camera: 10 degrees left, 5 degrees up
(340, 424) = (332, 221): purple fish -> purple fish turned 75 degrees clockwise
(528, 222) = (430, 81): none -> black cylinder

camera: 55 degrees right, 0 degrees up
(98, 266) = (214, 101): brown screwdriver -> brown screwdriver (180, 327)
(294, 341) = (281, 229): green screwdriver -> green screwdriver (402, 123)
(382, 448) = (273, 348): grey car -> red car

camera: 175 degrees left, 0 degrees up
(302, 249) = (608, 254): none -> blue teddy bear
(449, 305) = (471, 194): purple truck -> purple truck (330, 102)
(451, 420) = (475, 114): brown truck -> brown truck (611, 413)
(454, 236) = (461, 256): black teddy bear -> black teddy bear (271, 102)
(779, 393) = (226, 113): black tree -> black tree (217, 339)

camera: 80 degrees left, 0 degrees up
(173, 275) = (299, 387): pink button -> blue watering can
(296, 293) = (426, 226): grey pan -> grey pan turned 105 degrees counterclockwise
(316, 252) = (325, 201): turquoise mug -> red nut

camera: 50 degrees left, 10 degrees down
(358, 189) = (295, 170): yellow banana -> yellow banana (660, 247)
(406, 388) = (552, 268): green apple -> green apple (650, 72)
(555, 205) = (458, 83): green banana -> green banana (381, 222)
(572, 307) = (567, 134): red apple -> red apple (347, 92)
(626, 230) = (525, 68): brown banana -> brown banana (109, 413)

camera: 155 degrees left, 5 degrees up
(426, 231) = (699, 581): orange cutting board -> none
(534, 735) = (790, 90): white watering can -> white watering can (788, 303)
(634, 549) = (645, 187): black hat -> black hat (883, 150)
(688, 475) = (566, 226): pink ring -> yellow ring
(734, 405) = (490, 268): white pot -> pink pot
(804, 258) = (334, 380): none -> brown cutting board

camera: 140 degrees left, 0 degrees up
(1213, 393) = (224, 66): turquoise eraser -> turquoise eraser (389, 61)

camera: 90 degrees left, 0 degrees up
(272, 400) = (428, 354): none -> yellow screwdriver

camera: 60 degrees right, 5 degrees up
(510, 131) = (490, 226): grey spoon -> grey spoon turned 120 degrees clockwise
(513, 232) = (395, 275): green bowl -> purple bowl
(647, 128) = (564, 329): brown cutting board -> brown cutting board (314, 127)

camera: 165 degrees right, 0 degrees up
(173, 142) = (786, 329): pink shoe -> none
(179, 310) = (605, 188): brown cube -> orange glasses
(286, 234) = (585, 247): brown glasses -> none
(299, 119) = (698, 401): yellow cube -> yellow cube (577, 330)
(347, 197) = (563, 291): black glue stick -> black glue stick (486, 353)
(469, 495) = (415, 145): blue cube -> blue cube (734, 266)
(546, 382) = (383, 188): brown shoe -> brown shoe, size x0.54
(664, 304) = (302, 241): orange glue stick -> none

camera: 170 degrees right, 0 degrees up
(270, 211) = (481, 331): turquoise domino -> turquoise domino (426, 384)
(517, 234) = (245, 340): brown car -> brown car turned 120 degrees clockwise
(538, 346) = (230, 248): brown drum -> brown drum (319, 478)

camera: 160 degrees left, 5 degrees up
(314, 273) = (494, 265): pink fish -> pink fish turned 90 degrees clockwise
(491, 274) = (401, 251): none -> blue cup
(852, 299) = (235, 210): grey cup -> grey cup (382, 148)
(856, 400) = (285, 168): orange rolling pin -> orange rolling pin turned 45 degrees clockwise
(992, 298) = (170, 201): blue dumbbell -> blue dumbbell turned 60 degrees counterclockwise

=====

What is needed: Retype the entries above exactly, but only from the line containing "(454, 236) = (461, 256): black" through the line containing "camera: 50 degrees left, 10 degrees down", both included.

Task output:
(454, 236) = (461, 256): black teddy bear -> black teddy bear (271, 102)
(779, 393) = (226, 113): black tree -> black tree (217, 339)

camera: 80 degrees left, 0 degrees up
(173, 275) = (299, 387): pink button -> blue watering can
(296, 293) = (426, 226): grey pan -> grey pan turned 105 degrees counterclockwise
(316, 252) = (325, 201): turquoise mug -> red nut

camera: 50 degrees left, 10 degrees down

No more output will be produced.